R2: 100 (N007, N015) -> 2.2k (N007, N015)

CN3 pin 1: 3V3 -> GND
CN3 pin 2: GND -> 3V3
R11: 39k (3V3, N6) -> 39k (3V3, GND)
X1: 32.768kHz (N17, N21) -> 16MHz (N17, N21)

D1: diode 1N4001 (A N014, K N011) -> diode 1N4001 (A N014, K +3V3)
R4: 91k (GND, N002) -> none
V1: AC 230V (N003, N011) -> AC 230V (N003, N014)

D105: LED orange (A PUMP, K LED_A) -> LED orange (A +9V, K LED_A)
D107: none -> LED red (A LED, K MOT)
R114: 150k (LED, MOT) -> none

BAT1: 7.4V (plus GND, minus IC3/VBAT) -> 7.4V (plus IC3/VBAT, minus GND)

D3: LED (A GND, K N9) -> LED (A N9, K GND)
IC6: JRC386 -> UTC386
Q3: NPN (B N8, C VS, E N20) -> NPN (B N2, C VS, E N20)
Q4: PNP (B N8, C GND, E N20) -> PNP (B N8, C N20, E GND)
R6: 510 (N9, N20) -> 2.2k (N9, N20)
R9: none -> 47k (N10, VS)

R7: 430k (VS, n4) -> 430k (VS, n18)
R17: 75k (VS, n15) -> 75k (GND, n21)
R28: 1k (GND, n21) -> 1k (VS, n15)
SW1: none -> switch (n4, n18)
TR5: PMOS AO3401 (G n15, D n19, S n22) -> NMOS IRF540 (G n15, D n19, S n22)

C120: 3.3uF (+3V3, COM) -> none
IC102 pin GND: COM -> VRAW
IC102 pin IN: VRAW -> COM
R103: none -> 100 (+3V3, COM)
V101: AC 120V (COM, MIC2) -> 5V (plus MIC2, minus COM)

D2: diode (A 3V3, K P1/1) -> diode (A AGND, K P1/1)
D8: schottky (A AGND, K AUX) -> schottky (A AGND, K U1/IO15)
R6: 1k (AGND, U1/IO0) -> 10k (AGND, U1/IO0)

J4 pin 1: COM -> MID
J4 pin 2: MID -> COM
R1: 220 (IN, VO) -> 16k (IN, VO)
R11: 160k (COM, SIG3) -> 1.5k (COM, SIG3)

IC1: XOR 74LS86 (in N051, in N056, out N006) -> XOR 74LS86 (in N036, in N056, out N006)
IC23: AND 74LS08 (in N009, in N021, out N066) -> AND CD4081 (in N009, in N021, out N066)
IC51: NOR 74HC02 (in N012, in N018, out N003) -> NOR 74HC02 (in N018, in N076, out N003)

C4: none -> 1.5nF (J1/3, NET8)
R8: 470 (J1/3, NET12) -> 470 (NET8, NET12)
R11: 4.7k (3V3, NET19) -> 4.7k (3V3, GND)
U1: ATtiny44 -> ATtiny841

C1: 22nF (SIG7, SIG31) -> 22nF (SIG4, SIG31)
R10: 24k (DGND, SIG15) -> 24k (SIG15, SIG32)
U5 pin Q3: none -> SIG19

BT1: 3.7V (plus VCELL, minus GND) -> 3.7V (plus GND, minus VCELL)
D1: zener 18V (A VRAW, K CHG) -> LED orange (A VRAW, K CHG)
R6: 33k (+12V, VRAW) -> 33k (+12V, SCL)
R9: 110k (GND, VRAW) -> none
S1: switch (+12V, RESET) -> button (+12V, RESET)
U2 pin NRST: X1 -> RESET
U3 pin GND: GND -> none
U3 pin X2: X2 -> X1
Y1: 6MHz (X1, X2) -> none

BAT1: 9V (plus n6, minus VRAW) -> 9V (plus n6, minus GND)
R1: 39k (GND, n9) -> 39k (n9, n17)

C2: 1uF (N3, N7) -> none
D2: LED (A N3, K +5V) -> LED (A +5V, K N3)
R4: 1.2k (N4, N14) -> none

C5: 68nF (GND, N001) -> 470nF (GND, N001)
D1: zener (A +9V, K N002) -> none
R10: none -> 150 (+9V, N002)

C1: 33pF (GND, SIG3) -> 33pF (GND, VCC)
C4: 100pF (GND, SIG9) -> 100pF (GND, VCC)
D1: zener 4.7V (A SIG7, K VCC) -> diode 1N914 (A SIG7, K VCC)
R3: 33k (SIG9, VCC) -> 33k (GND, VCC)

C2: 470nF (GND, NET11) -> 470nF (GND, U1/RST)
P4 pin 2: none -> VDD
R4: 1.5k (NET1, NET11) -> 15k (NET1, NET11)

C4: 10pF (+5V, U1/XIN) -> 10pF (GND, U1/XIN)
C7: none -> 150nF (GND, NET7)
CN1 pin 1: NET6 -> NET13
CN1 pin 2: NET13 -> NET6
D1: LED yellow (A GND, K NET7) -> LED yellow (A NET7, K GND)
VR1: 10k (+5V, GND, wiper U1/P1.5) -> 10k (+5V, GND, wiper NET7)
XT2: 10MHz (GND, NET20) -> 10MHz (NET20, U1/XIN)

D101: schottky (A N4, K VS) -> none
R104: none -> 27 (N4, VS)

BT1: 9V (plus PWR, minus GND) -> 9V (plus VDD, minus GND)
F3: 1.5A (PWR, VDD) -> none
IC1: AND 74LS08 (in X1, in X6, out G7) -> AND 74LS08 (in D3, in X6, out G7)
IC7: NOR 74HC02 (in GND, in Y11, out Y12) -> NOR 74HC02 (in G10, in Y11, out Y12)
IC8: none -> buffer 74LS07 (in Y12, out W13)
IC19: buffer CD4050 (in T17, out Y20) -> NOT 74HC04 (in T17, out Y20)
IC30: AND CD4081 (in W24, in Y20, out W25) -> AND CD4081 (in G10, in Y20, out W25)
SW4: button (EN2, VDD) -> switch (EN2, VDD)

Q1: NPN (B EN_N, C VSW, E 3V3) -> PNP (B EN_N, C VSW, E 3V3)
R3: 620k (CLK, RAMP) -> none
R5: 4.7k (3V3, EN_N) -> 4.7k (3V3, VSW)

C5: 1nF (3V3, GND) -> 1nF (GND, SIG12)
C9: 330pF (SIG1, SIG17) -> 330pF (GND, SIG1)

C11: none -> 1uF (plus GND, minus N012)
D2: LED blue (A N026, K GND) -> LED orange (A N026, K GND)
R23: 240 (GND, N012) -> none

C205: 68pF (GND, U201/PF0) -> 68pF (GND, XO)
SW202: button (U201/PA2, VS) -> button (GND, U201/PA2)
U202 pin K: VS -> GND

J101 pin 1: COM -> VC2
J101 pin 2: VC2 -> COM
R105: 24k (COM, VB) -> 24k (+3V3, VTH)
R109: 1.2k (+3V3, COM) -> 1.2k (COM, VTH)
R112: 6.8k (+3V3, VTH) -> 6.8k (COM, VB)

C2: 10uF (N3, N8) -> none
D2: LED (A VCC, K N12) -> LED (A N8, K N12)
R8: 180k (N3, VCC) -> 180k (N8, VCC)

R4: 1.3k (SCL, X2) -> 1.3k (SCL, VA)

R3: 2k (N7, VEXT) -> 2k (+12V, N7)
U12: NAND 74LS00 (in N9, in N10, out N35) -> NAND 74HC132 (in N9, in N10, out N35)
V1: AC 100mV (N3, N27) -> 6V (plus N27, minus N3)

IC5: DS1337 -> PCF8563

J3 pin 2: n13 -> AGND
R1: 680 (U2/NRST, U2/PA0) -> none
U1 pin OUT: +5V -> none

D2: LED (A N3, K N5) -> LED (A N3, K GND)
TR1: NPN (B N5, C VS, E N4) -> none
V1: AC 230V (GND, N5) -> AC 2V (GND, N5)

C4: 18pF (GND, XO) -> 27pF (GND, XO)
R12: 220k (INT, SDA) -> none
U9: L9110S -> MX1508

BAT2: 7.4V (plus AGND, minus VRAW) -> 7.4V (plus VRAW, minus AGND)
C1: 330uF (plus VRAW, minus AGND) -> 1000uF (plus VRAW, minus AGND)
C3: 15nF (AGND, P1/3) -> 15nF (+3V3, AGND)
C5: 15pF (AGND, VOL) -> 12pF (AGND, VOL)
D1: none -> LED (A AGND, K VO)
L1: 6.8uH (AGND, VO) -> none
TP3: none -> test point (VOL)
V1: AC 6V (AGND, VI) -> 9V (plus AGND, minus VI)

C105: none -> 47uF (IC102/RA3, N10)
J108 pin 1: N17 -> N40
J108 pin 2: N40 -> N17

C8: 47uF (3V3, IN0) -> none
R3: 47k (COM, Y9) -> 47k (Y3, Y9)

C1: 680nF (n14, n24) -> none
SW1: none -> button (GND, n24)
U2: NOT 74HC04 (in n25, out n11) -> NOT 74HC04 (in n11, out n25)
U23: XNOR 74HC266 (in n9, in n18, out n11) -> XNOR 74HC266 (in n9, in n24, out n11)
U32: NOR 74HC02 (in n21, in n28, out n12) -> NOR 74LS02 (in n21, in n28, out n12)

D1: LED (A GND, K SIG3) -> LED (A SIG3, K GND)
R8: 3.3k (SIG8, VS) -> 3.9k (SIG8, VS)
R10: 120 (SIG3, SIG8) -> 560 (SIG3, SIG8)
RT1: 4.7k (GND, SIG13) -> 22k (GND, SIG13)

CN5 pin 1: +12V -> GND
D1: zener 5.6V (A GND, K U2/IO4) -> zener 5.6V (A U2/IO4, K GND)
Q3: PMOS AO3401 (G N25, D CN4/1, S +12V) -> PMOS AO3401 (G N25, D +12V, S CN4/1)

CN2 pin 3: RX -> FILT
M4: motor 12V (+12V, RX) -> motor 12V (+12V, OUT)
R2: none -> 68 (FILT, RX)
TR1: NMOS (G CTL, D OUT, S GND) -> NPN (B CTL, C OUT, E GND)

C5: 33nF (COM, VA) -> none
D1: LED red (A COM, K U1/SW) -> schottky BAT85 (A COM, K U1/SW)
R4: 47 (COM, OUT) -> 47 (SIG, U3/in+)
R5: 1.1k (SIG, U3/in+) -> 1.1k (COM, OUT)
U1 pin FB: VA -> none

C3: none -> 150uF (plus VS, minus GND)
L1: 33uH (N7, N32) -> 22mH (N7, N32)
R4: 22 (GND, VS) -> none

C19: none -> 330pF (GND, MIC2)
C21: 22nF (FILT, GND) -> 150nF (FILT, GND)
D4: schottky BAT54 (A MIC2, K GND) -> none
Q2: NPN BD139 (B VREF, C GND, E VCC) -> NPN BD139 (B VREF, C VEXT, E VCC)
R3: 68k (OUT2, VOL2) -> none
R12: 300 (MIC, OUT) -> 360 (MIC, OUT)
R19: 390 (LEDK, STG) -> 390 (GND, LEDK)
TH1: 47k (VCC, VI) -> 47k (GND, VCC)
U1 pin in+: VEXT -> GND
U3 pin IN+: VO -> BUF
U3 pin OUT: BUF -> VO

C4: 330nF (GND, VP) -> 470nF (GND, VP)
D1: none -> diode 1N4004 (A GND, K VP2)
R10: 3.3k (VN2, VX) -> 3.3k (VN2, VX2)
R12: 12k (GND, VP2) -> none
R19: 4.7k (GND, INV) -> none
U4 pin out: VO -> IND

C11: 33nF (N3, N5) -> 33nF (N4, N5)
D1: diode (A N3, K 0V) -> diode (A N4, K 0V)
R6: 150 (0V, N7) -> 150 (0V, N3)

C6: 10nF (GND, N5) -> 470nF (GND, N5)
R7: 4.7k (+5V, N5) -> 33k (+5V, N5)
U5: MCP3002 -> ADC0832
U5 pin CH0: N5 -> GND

========

(WORK TO COMPLETE)
Which lines hold the word "button"? Copy each of them from the records.

(THE COMPLETED TASK)
S1: switch (+12V, RESET) -> button (+12V, RESET)
SW4: button (EN2, VDD) -> switch (EN2, VDD)
SW202: button (U201/PA2, VS) -> button (GND, U201/PA2)
SW1: none -> button (GND, n24)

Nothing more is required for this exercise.